• _Record extracts_
- - -

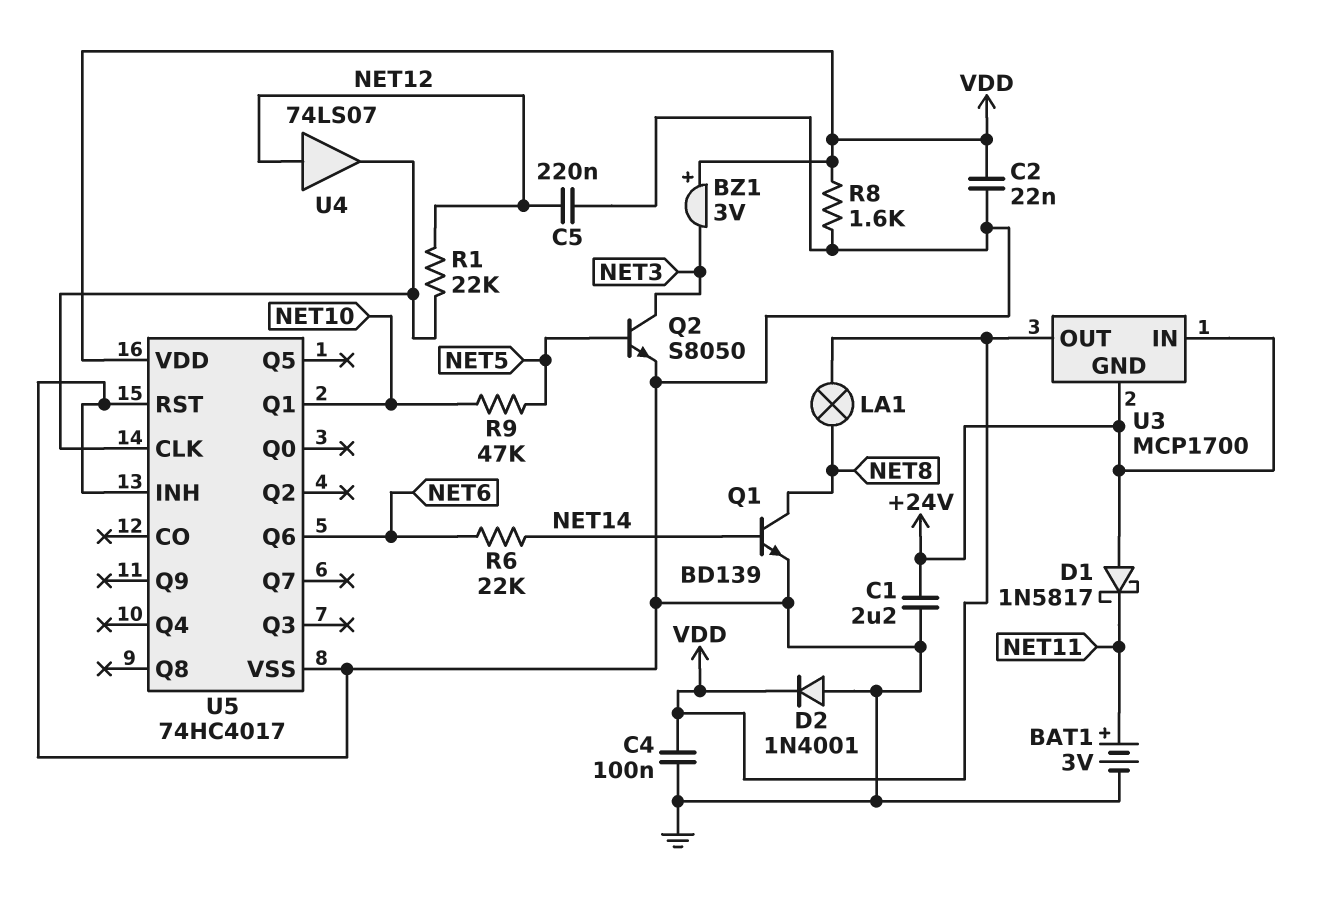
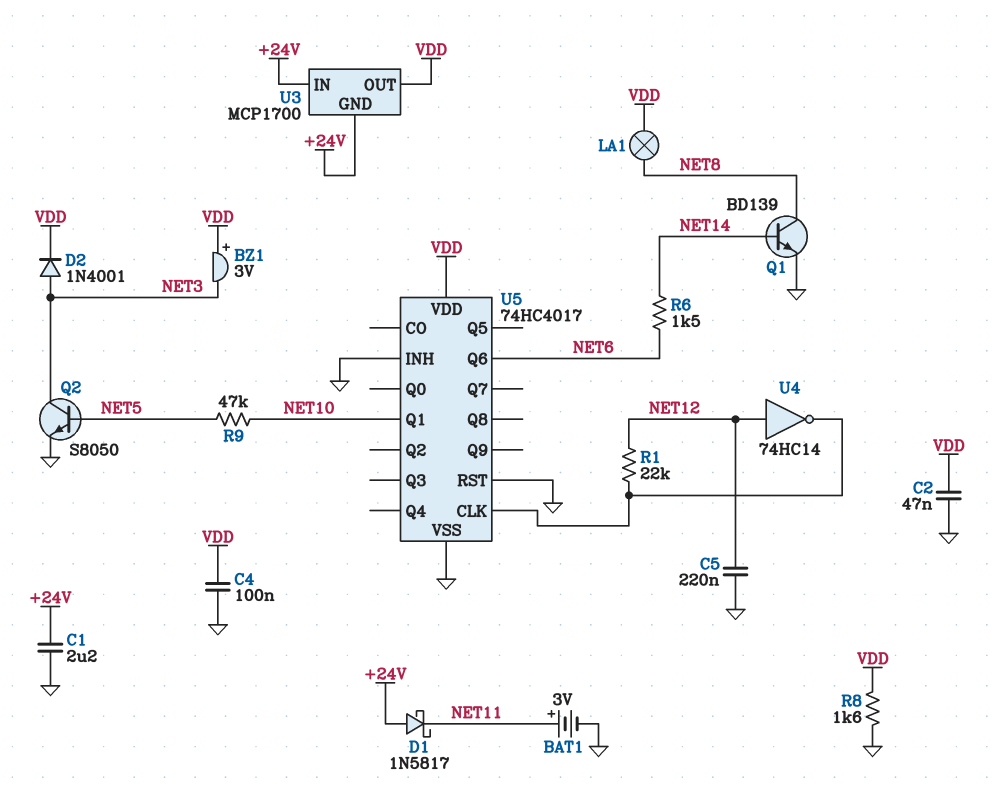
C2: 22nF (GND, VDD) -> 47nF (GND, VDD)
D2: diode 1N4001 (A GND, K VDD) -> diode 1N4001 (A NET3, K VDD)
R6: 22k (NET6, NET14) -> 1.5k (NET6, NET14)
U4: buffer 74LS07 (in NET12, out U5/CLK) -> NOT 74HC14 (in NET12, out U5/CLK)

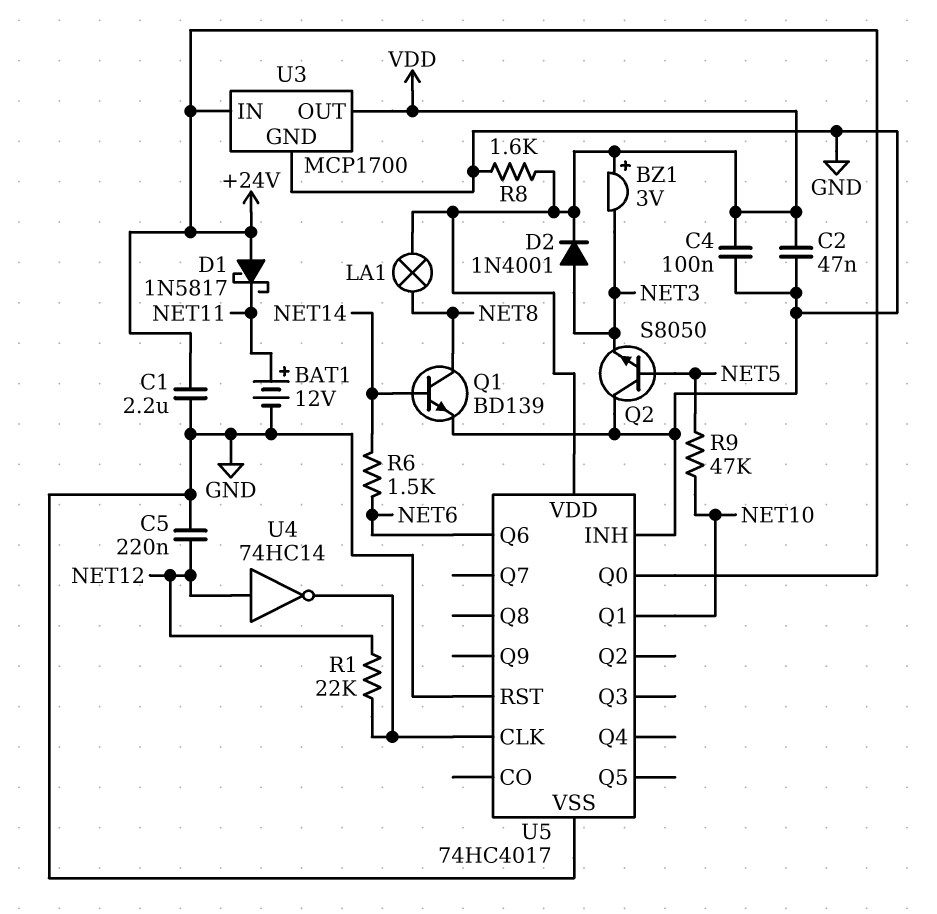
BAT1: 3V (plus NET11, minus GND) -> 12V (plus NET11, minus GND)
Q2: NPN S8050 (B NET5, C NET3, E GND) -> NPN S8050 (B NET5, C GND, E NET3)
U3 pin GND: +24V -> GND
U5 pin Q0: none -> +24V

- - -

• _Task brief_
The lines to write out run from the one containing "U4: buffer 74LS07" through the final line of the material above, both included; write them out exactly, with no pictures.

• _Response_
U4: buffer 74LS07 (in NET12, out U5/CLK) -> NOT 74HC14 (in NET12, out U5/CLK)

BAT1: 3V (plus NET11, minus GND) -> 12V (plus NET11, minus GND)
Q2: NPN S8050 (B NET5, C NET3, E GND) -> NPN S8050 (B NET5, C GND, E NET3)
U3 pin GND: +24V -> GND
U5 pin Q0: none -> +24V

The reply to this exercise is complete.